╭─ MATERIAL FOR THIS TASK
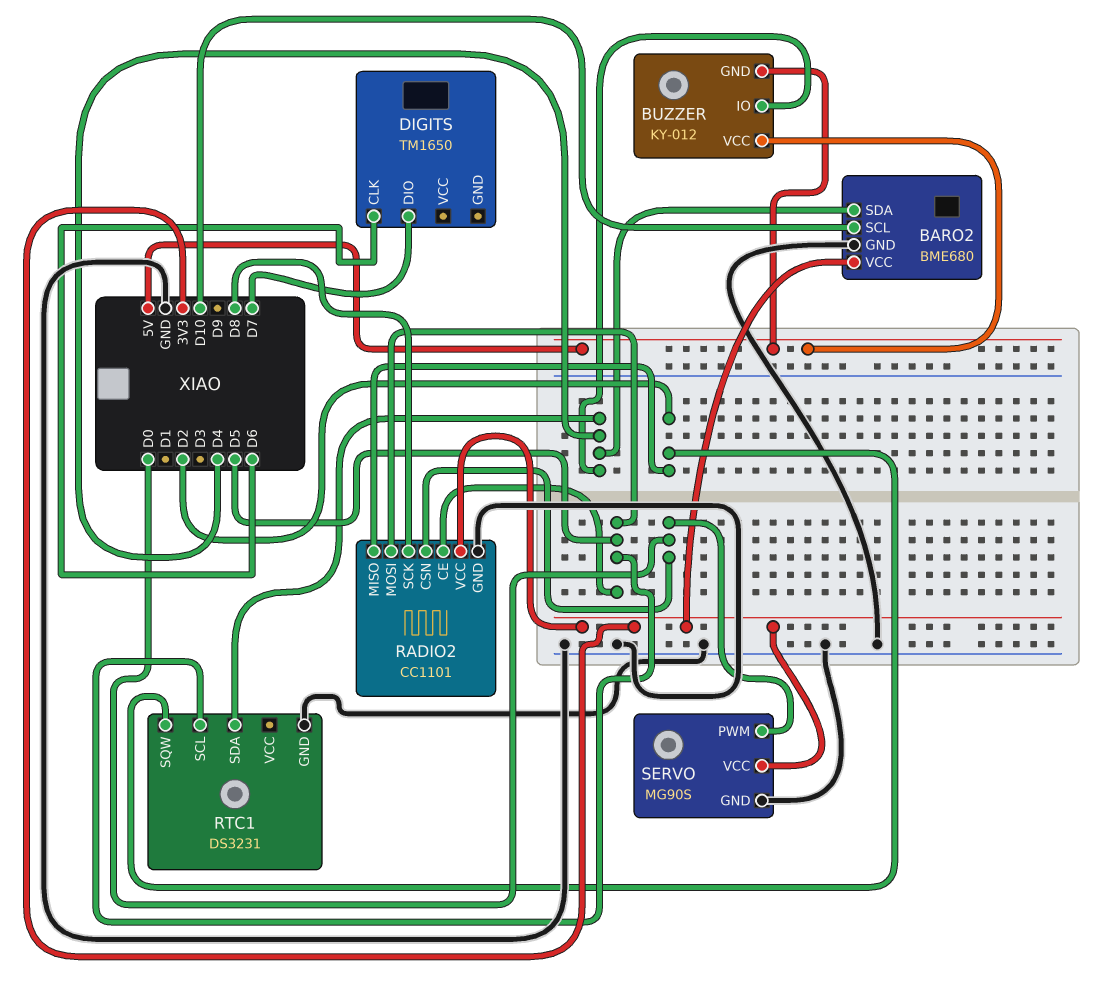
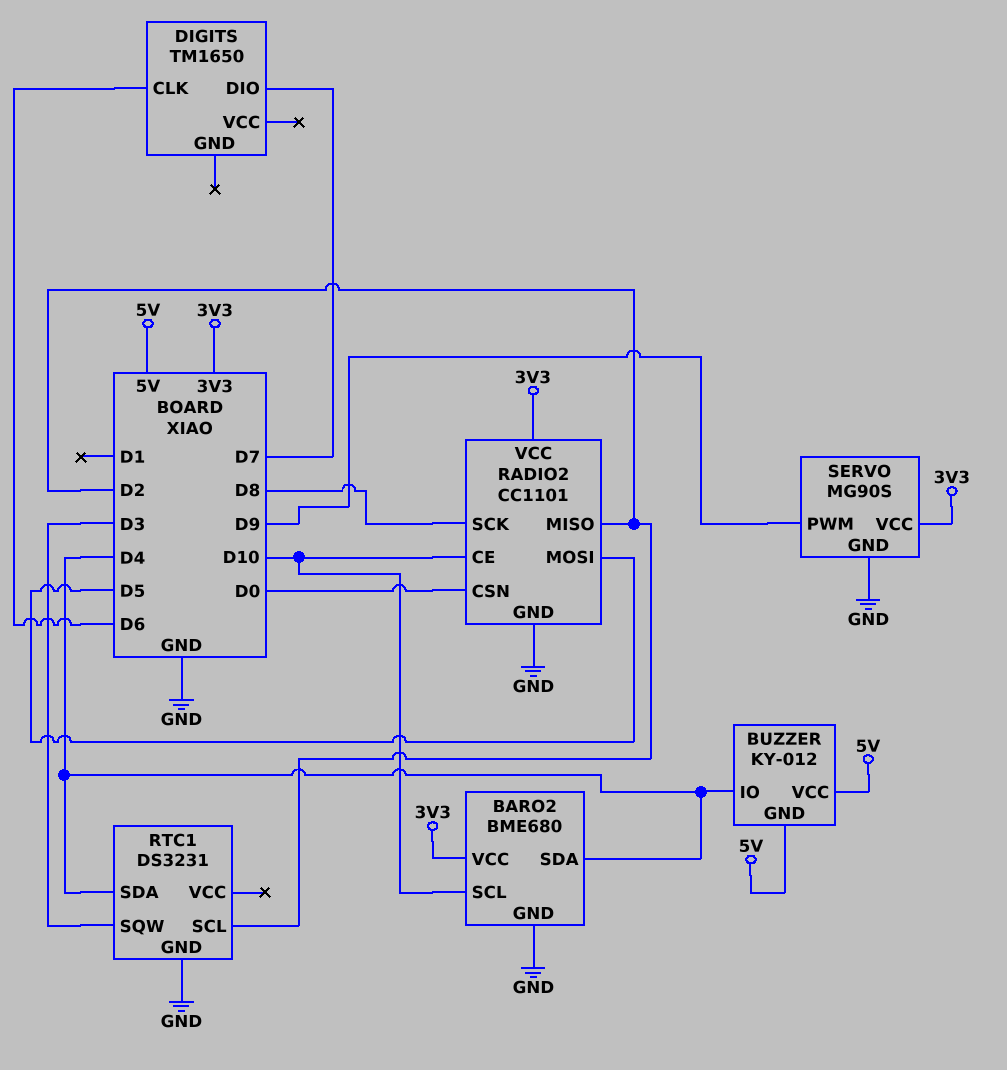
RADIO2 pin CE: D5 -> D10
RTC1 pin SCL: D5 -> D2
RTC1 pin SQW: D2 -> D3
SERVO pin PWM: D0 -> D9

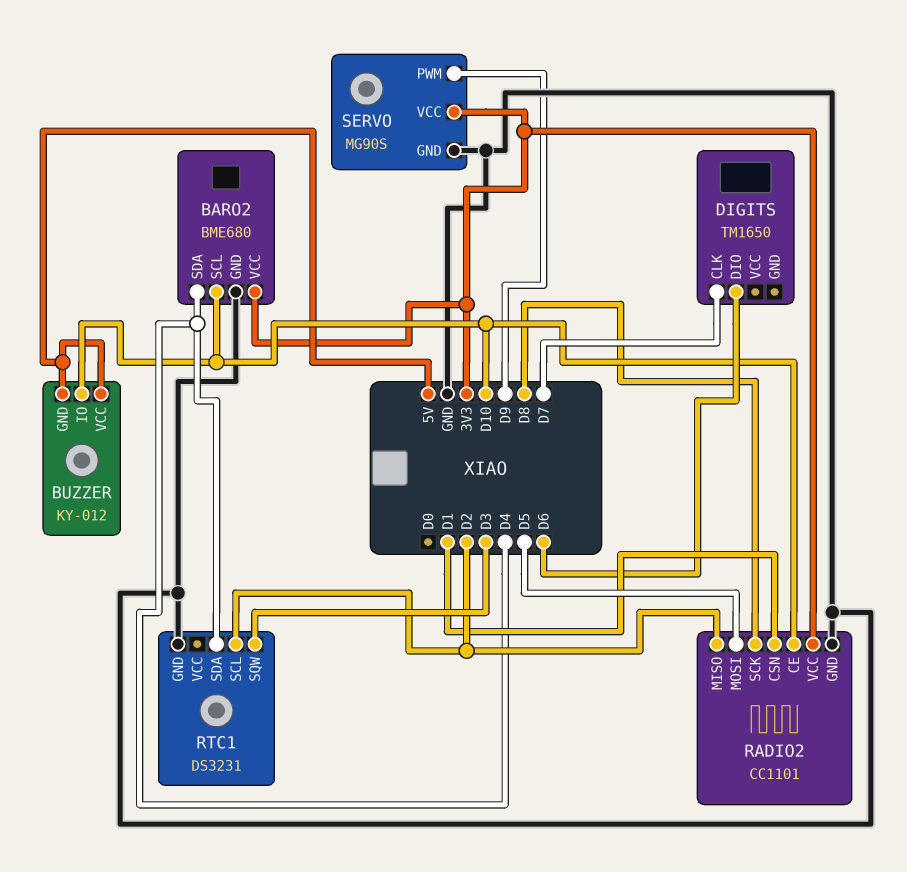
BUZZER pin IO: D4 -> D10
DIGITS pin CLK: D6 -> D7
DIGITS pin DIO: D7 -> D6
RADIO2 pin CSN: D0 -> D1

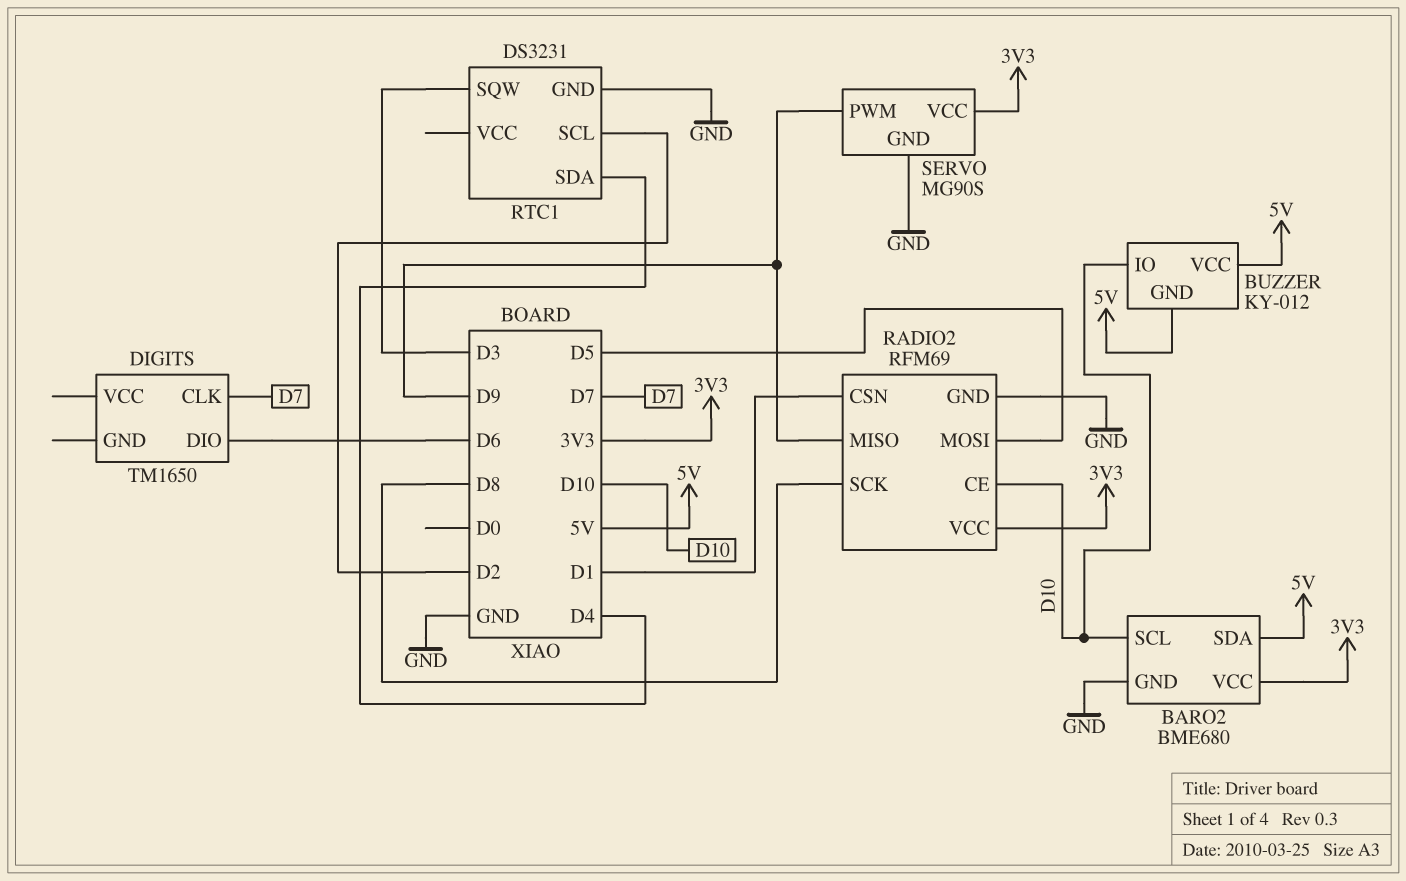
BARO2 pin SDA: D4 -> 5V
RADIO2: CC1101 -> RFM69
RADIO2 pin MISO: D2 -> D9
╰─
╭─ MATERIAL FOR THIS TASK
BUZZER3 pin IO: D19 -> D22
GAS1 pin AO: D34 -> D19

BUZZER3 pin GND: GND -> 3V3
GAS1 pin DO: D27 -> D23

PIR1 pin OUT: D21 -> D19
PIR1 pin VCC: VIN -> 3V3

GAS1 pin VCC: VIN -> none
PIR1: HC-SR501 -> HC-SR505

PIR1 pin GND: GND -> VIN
╰─
• PROBLEM TO SOLVE:
Every line in the listing above that mentions "DIGITS" should be returned.

• RESPONSE BELOW:
DIGITS pin CLK: D6 -> D7
DIGITS pin DIO: D7 -> D6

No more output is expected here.